PROBLEM REQUIREMENTS: Transcribe every entry verbatim; omit pictures.

Records drawn from a dataset:
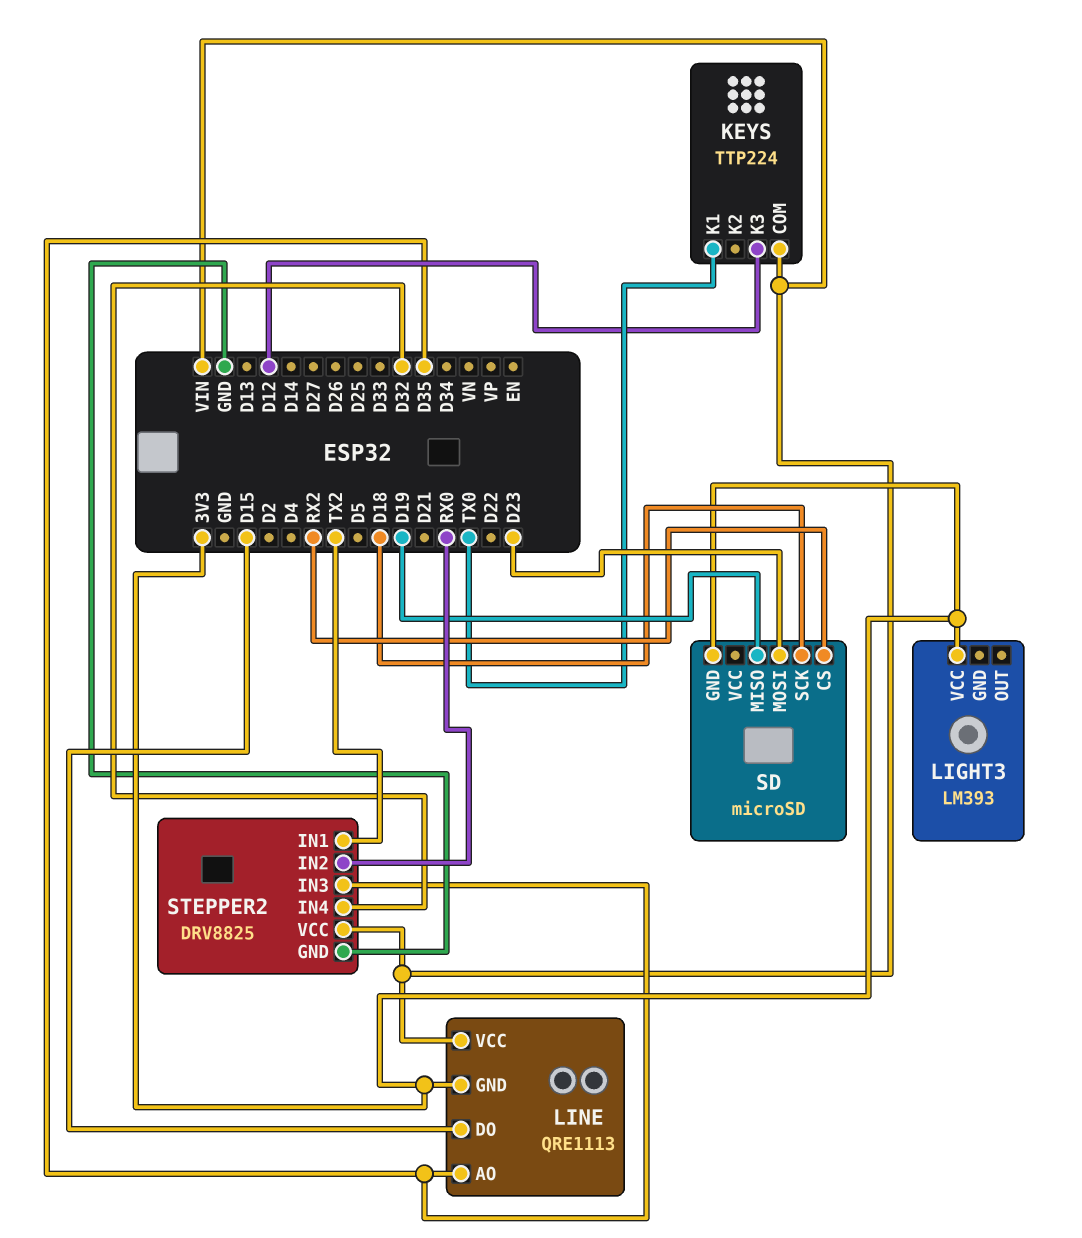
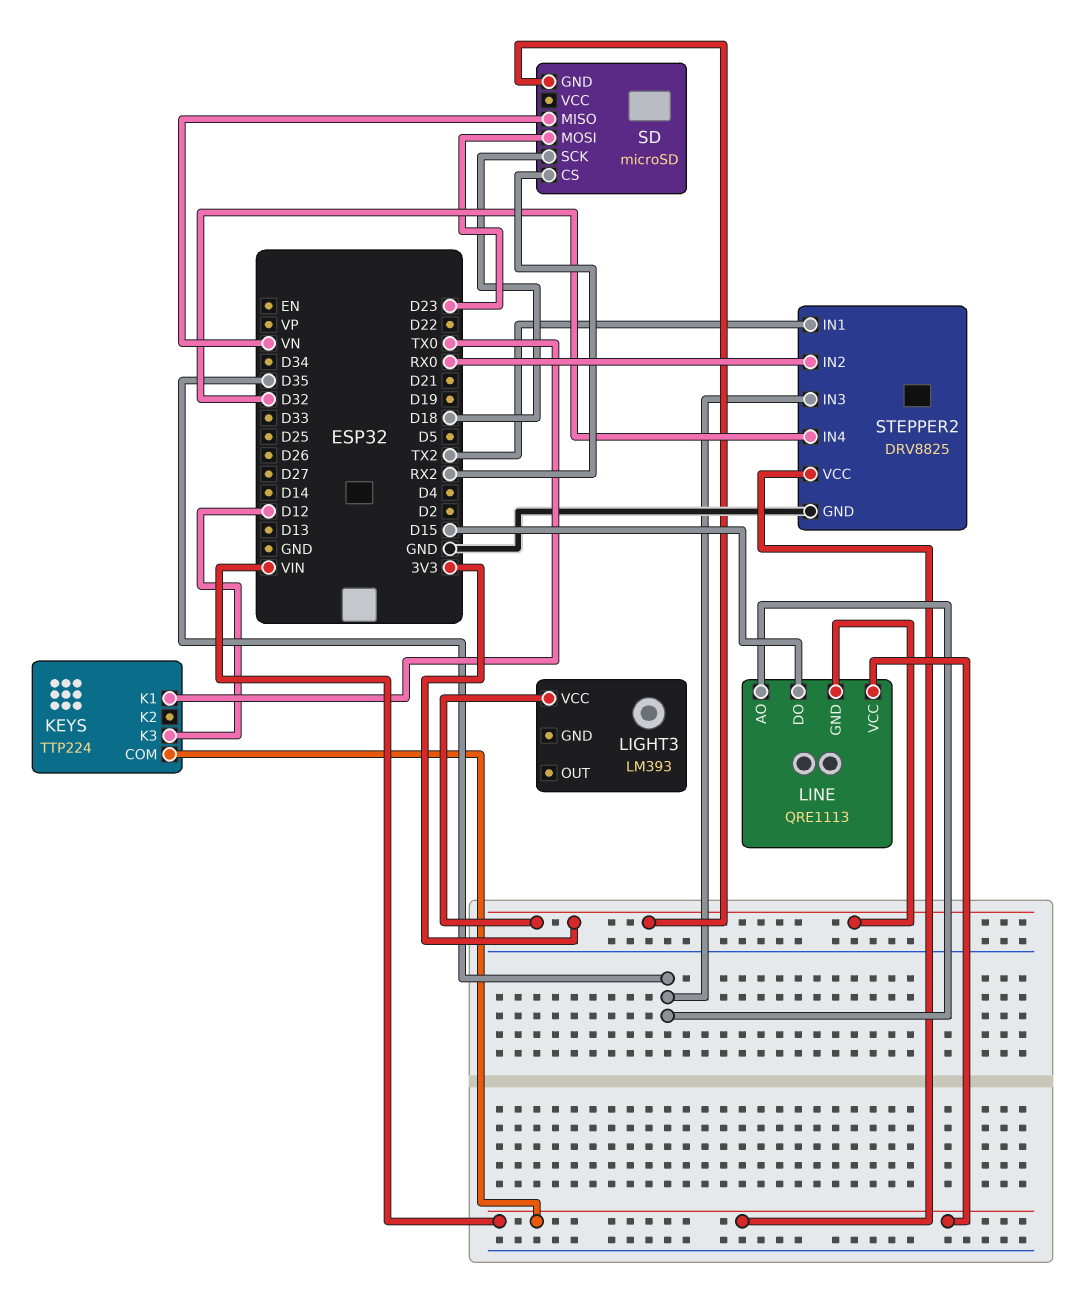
SD pin MISO: D19 -> VN

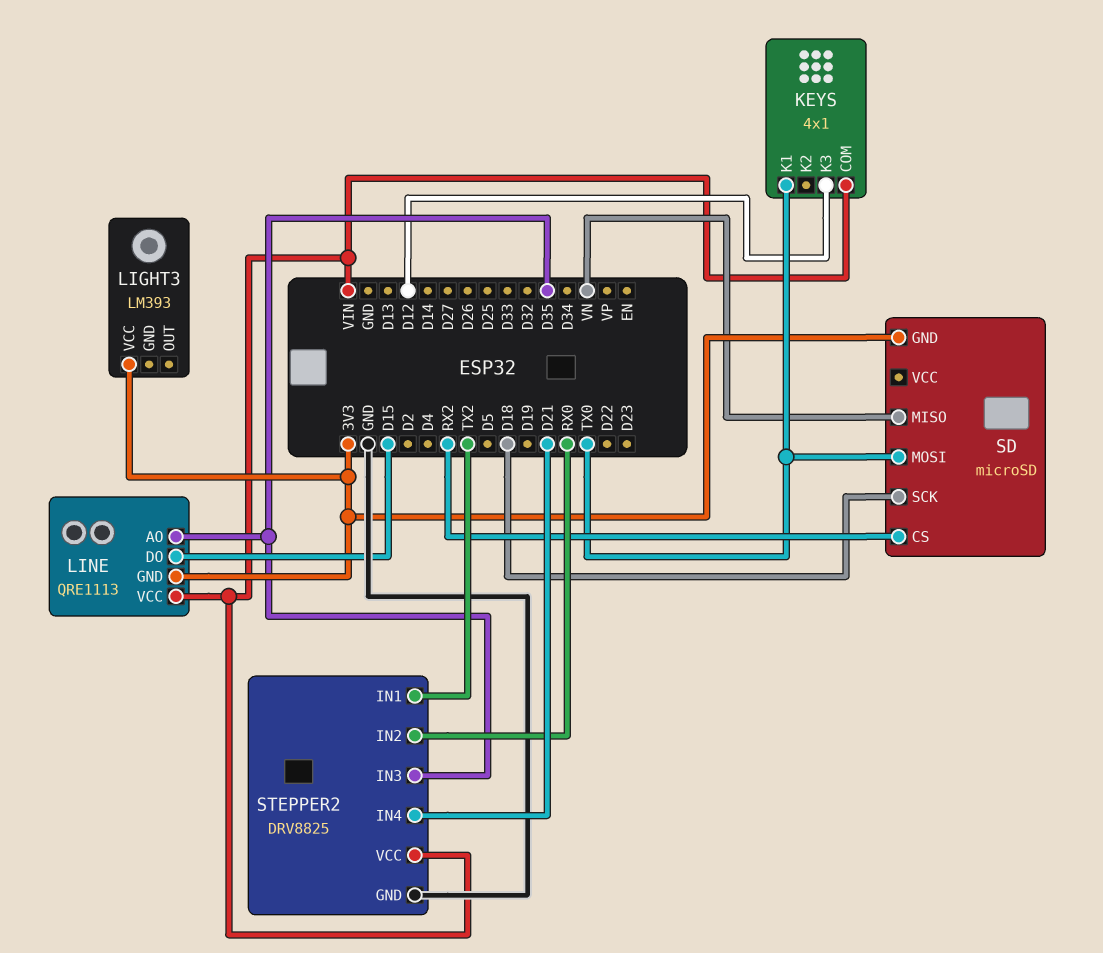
KEYS: TTP224 -> 4x1
SD pin MOSI: D23 -> TX0
STEPPER2 pin IN4: D32 -> D21

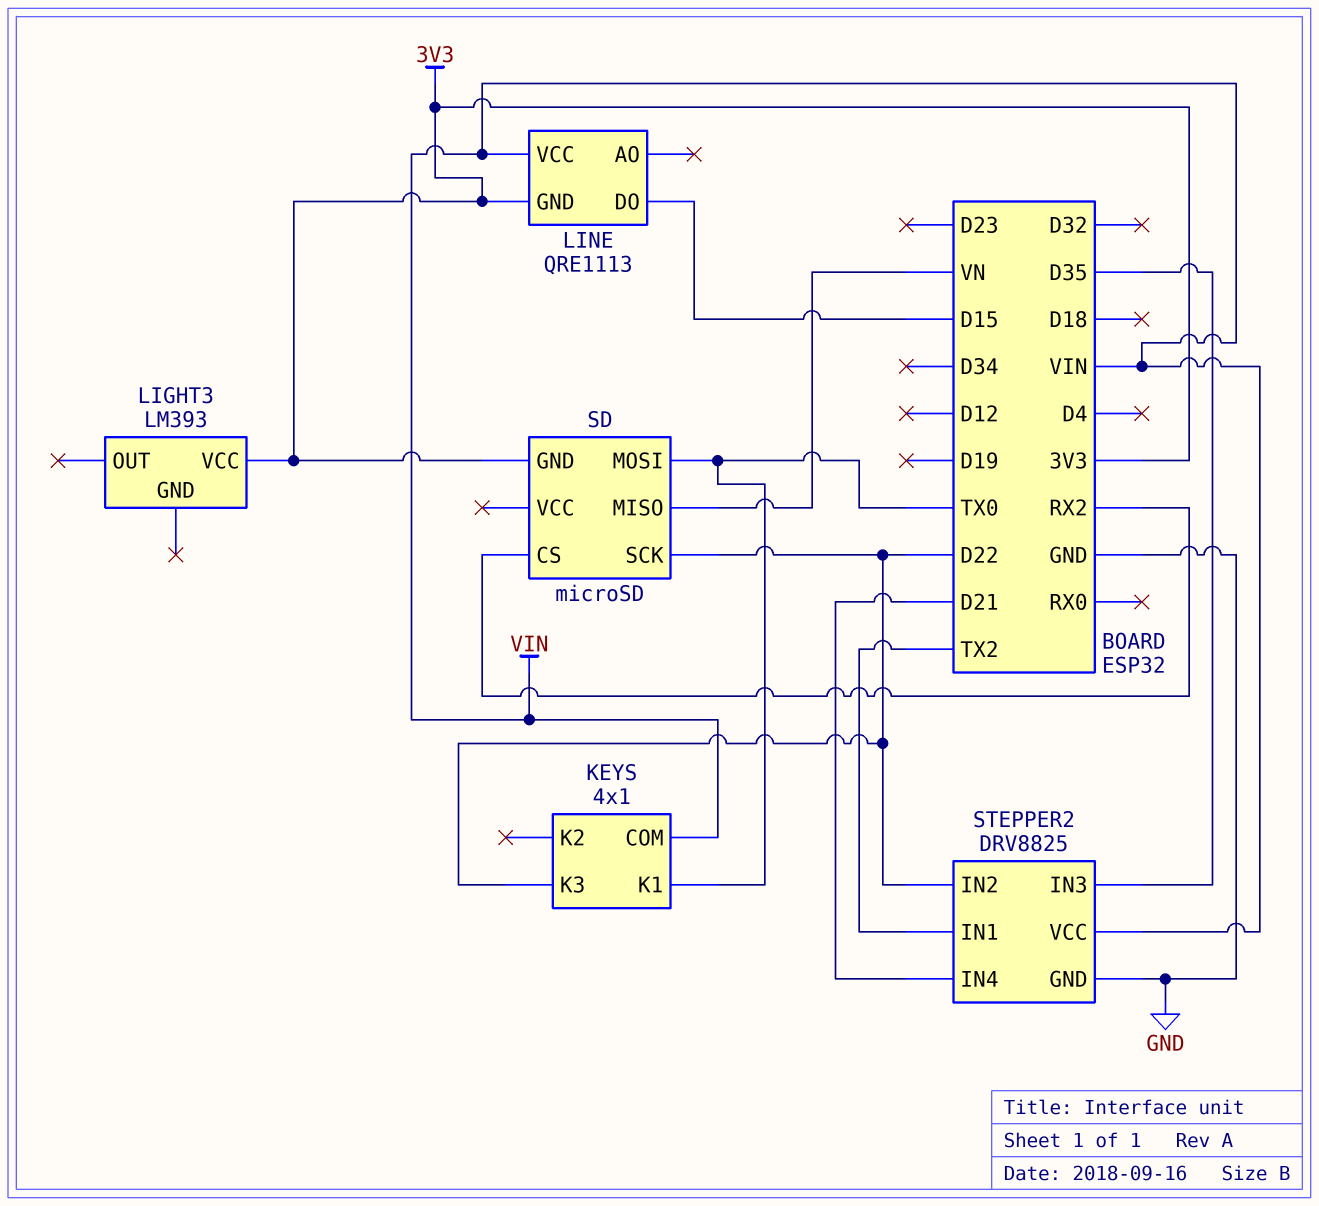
KEYS pin K3: D12 -> D22
LINE pin AO: D35 -> none
SD pin SCK: D18 -> D22
STEPPER2 pin IN2: RX0 -> D22

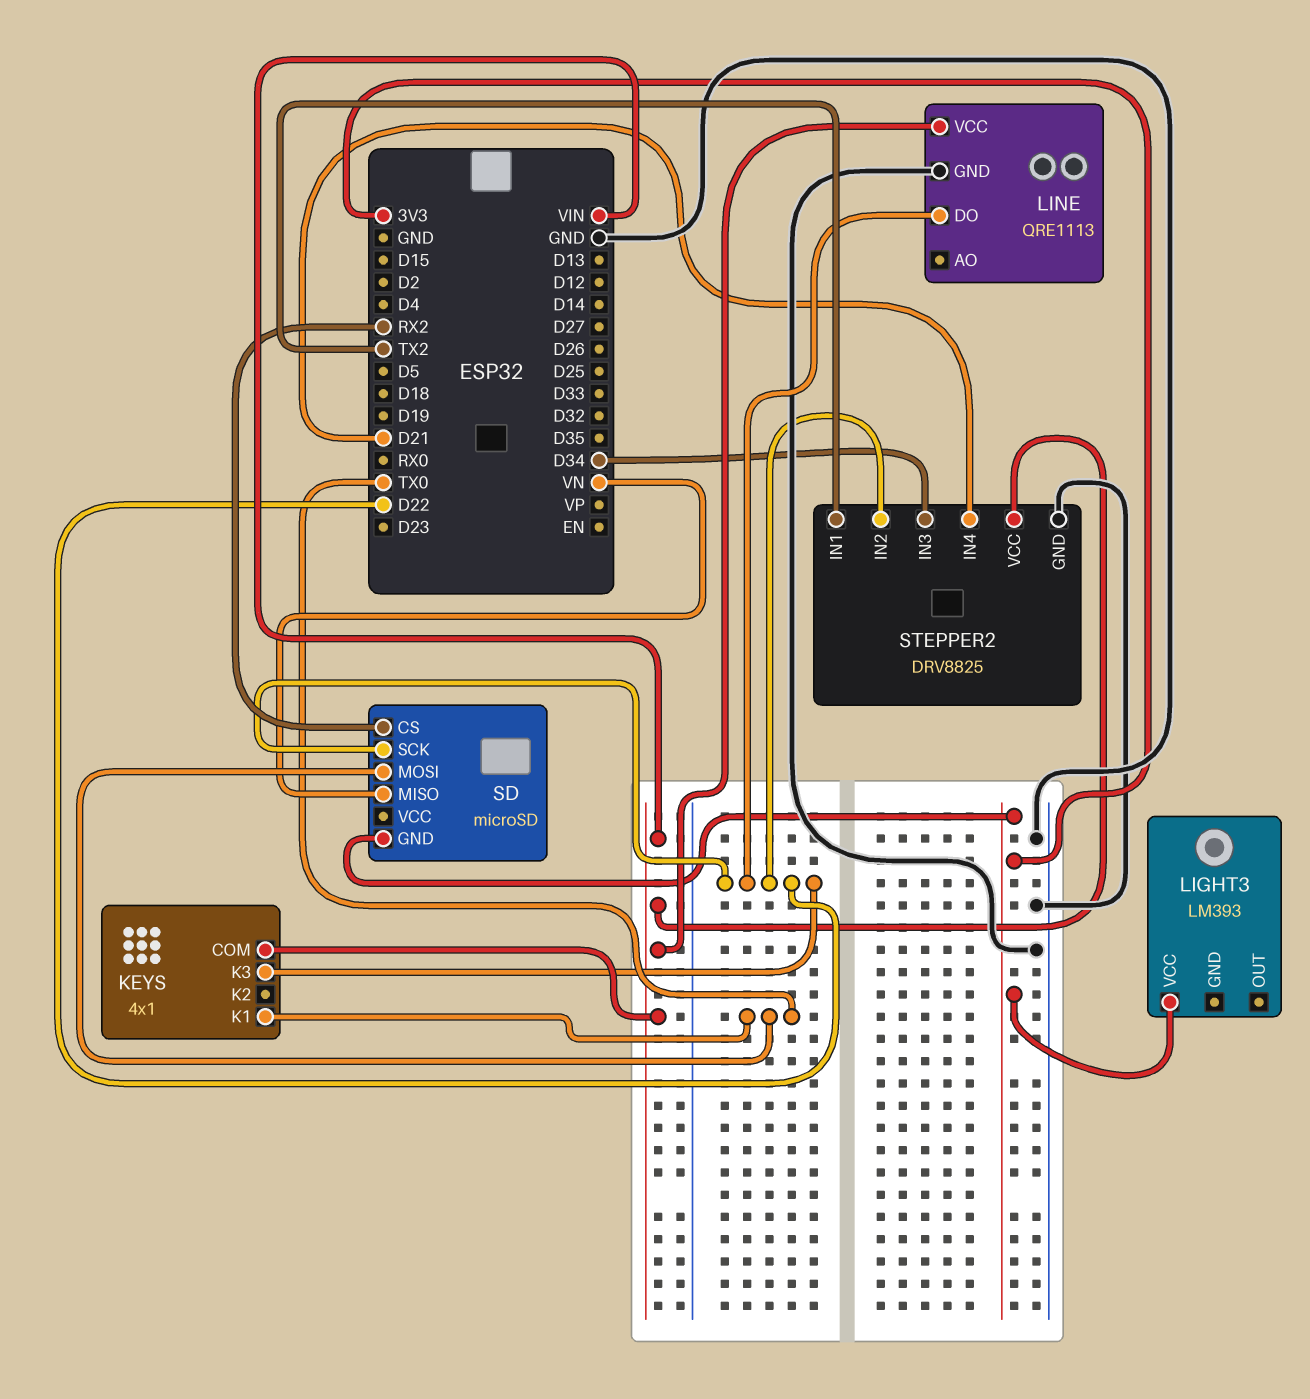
LINE pin DO: D15 -> D22
LINE pin GND: 3V3 -> GND
STEPPER2 pin IN3: D35 -> D34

EXERCISE RESPONSE:
SD pin MISO: D19 -> VN

KEYS: TTP224 -> 4x1
SD pin MOSI: D23 -> TX0
STEPPER2 pin IN4: D32 -> D21

KEYS pin K3: D12 -> D22
LINE pin AO: D35 -> none
SD pin SCK: D18 -> D22
STEPPER2 pin IN2: RX0 -> D22

LINE pin DO: D15 -> D22
LINE pin GND: 3V3 -> GND
STEPPER2 pin IN3: D35 -> D34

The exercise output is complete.